Extracted information: Begin
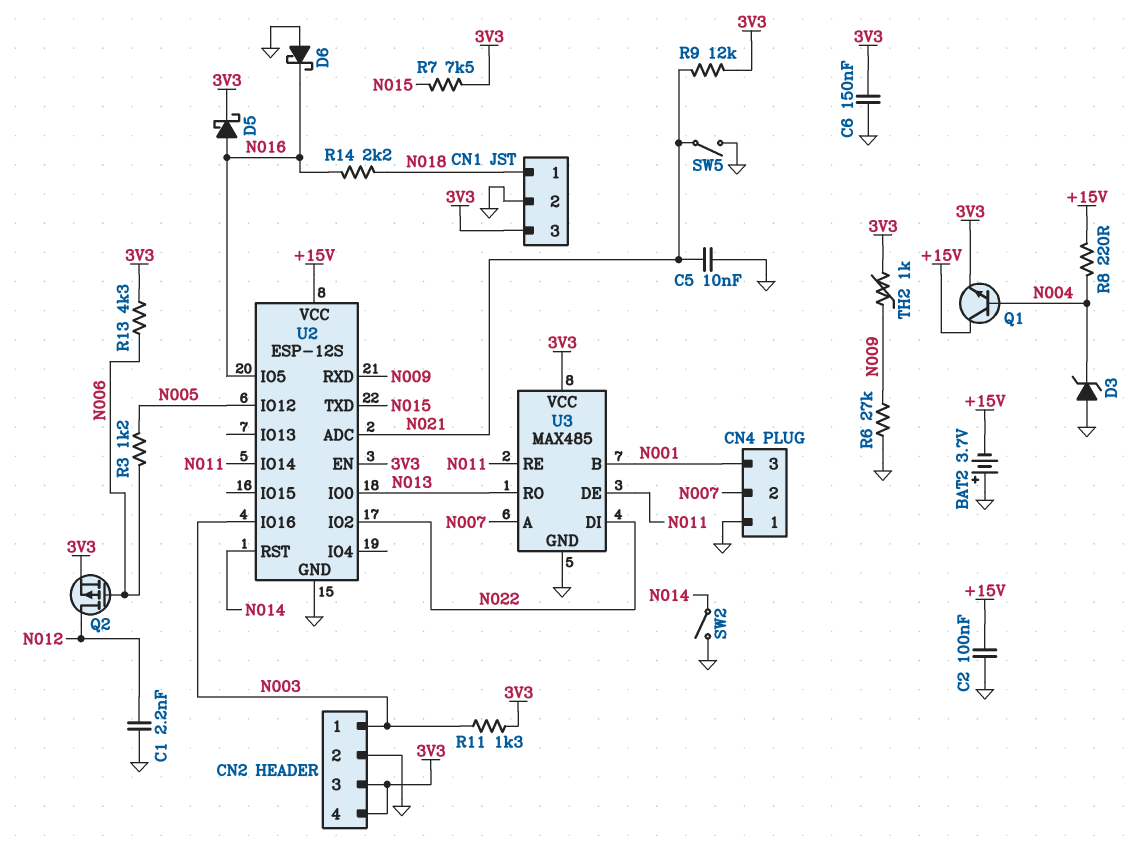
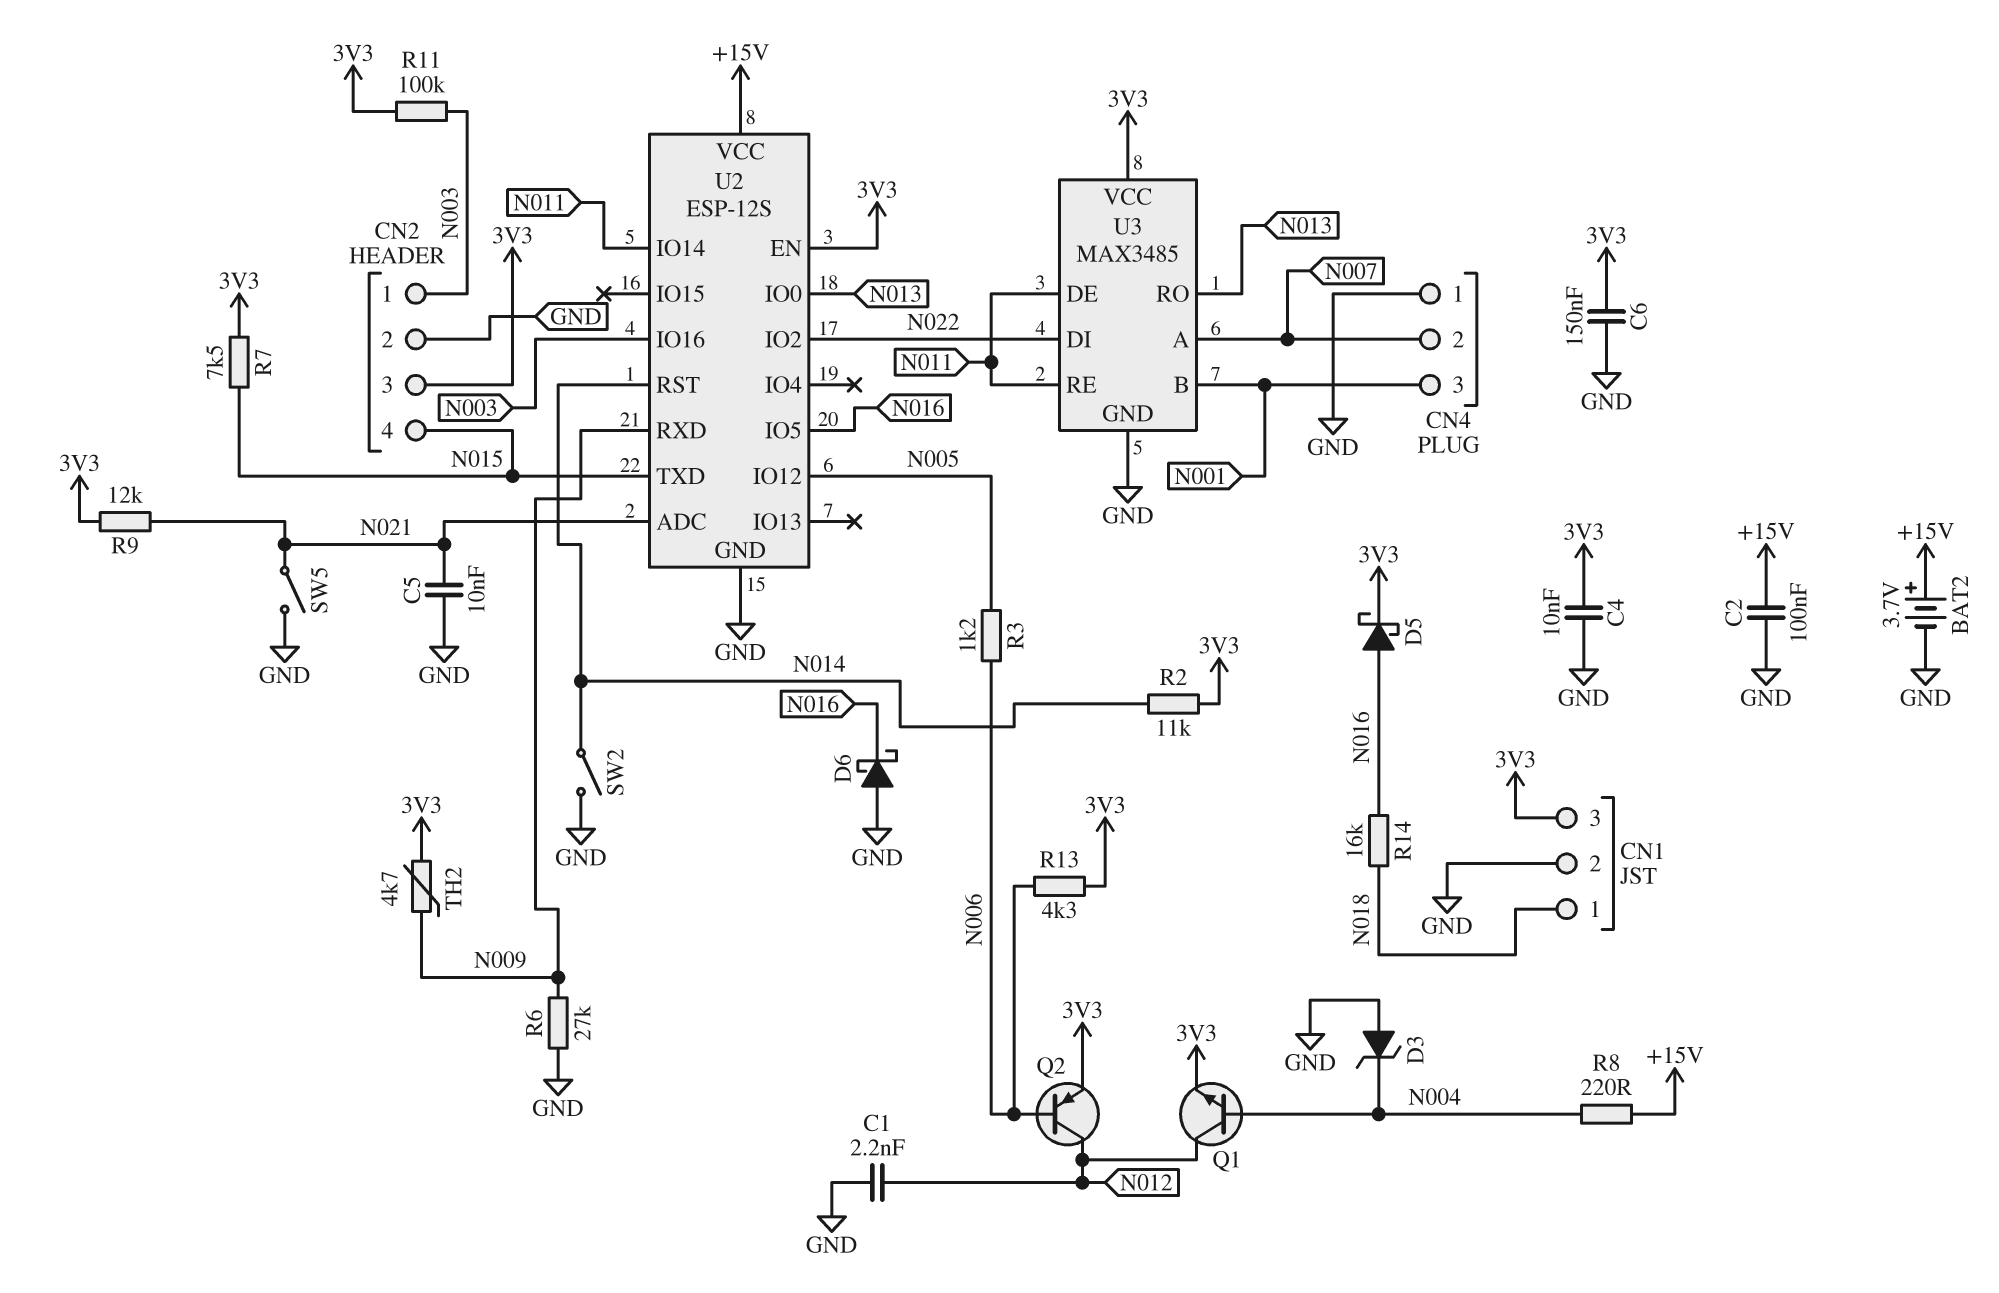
BAT2: 3.7V (plus GND, minus +15V) -> 3.7V (plus +15V, minus GND)
C4: none -> 10nF (3V3, GND)
CN2 pin 4: 3V3 -> N015
Q1: NPN (B N004, C +15V, E 3V3) -> NPN (B N004, C N012, E 3V3)
Q2: PMOS (G N006, D N012, S 3V3) -> PNP (B N006, C N012, E 3V3)
R2: none -> 11k (3V3, N014)
R11: 1.3k (3V3, N003) -> 100k (3V3, N003)
R14: 2.2k (N016, N018) -> 16k (N016, N018)
TH2: 1k (3V3, N009) -> 4.7k (3V3, N009)
U3: MAX485 -> MAX3485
Extracted information: End
*Exercise description:* Above are the records; copy exactly the lines from the one with "R11: 1.3k (3V3, N003) -> 100k (3V3, N003)" through the final line.

*Exercise solution:*
R11: 1.3k (3V3, N003) -> 100k (3V3, N003)
R14: 2.2k (N016, N018) -> 16k (N016, N018)
TH2: 1k (3V3, N009) -> 4.7k (3V3, N009)
U3: MAX485 -> MAX3485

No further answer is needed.